* The data *
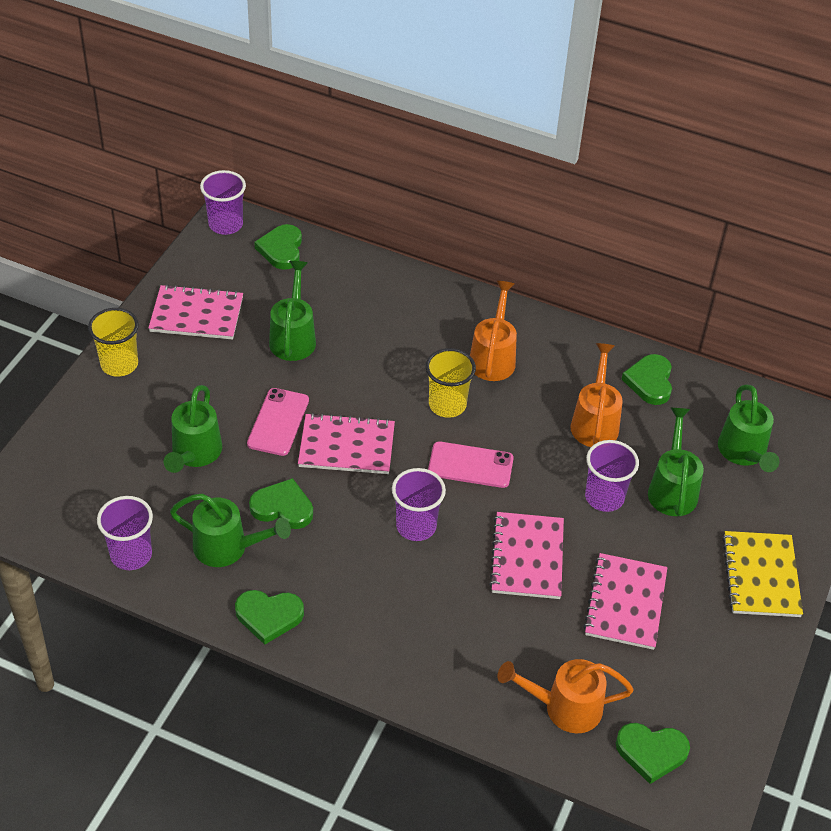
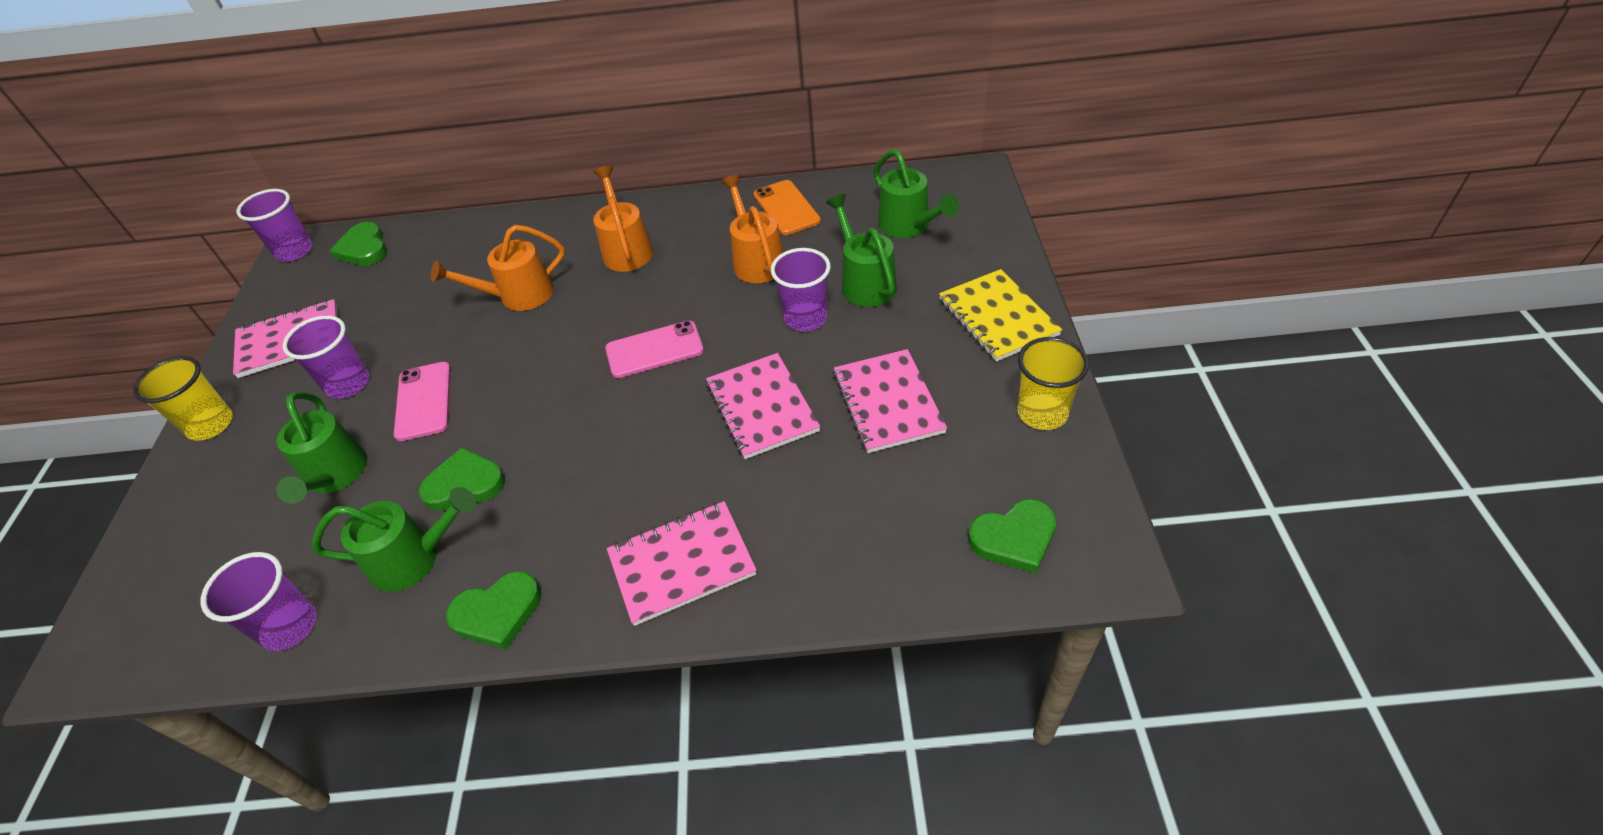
camera: 20 degrees left, 0 degrees up
(293, 337) = (408, 317): green watering can -> none
(346, 446) = (512, 391): pink notebook -> pink notebook (682, 564)
(416, 526) = (627, 433): purple cup -> purple cup (348, 384)
(447, 405) = (601, 307): yellow cup -> yellow cup (1042, 413)
(564, 707) = (893, 539): orange watering can -> orange watering can (518, 296)
(650, 381) = (786, 208): green heart -> orange phone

* Task directions *
Every entry above needs to be printed again exactly, with its pictures left out.

* Output below *
camera: 20 degrees left, 0 degrees up
(293, 337) = (408, 317): green watering can -> none
(346, 446) = (512, 391): pink notebook -> pink notebook (682, 564)
(416, 526) = (627, 433): purple cup -> purple cup (348, 384)
(447, 405) = (601, 307): yellow cup -> yellow cup (1042, 413)
(564, 707) = (893, 539): orange watering can -> orange watering can (518, 296)
(650, 381) = (786, 208): green heart -> orange phone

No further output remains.